| Problem statement |
Your job is to set down the stretch of entries that opens with the line containing "R7: 680 (NET2, NET15) -> 1.2k (NET2, NET15)" and closes with the line containing "R102: 820 (SIG3, SIG5) -> 18k (SIG3, SIG5)". Keep both end lines, copy each exactly, and add nothing.

_____

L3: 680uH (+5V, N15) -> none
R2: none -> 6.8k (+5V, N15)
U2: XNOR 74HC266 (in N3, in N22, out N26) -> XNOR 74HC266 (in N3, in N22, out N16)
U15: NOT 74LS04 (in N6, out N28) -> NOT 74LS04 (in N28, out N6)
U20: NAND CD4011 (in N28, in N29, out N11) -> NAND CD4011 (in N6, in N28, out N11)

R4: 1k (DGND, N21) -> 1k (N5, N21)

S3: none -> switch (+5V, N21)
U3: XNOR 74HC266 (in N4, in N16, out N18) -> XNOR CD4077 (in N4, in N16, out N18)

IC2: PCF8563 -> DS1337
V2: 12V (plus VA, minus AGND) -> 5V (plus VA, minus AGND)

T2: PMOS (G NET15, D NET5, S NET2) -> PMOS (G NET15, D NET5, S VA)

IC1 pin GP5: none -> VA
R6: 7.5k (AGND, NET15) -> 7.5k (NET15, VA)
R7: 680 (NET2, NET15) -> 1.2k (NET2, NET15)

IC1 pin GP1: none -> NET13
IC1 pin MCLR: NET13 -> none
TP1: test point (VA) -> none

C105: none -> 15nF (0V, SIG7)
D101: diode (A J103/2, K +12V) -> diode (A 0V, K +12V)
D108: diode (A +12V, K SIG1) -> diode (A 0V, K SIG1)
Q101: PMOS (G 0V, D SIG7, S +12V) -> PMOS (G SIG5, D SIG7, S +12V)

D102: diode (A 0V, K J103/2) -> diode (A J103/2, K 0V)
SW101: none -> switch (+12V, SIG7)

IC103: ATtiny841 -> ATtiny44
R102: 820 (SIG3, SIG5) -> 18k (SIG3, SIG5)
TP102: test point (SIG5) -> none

_____

| Solution |
R7: 680 (NET2, NET15) -> 1.2k (NET2, NET15)

IC1 pin GP1: none -> NET13
IC1 pin MCLR: NET13 -> none
TP1: test point (VA) -> none

C105: none -> 15nF (0V, SIG7)
D101: diode (A J103/2, K +12V) -> diode (A 0V, K +12V)
D108: diode (A +12V, K SIG1) -> diode (A 0V, K SIG1)
Q101: PMOS (G 0V, D SIG7, S +12V) -> PMOS (G SIG5, D SIG7, S +12V)

D102: diode (A 0V, K J103/2) -> diode (A J103/2, K 0V)
SW101: none -> switch (+12V, SIG7)

IC103: ATtiny841 -> ATtiny44
R102: 820 (SIG3, SIG5) -> 18k (SIG3, SIG5)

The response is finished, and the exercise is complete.